* **Stated exercise**:
Select all lines in the records that include "carcinoma".

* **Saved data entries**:

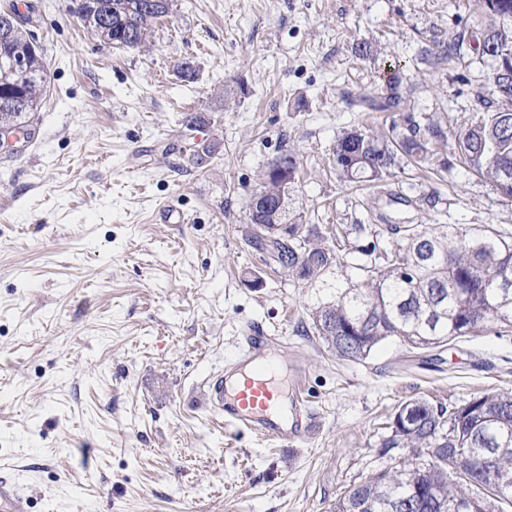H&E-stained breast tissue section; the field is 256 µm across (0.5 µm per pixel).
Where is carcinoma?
<instances>
[{
	"label": "carcinoma",
	"mask_w": 512,
	"mask_h": 512,
	"mask_svg": "<svg viewBox=\"0 0 512 512\" xmlns=\"http://www.w3.org/2000/svg\"><path fill=\"white\" fill-rule=\"evenodd\" d=\"M478 19L465 22L446 46L425 50L424 61L462 62L477 56L487 63L485 93L477 96L478 112L463 125L443 117L404 111L403 78L398 71L383 77L381 93L366 97L371 109L393 112L388 130L350 129L332 148L336 175L348 185L382 182L401 163L448 169L441 147L454 140V153L469 170L512 200V0H479ZM83 26L115 48L146 44L161 18L146 0H88L77 13ZM32 49L26 70L0 83V128L20 127L31 134L34 117L48 87L42 51L33 46L26 22L14 6L0 10V44ZM288 225V244L280 245L279 267L297 282L313 284L341 266L337 236L327 237L315 224H293L288 208L280 212ZM372 238L359 247L369 257L364 277L355 283L336 282V299L312 310L317 336L342 360L367 358L389 338L417 349L443 346L492 322L512 326V291L497 288L500 276H512V240L493 227L470 232L460 224H388L404 245L392 252L377 248L380 233L356 224ZM477 411L486 425L478 432L464 411L421 401L416 438L403 442L396 431L382 440V453L409 448L418 440L446 438L444 448H466L495 454L492 485L512 500V394H484ZM462 477L439 461L427 473L396 465L351 486L331 512H450L448 506L467 496Z\"/></svg>",
	"instance_id": "1"
}]
</instances>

* **Solution to the exercise**:
Where is carcinoma?
	"label": "carcinoma",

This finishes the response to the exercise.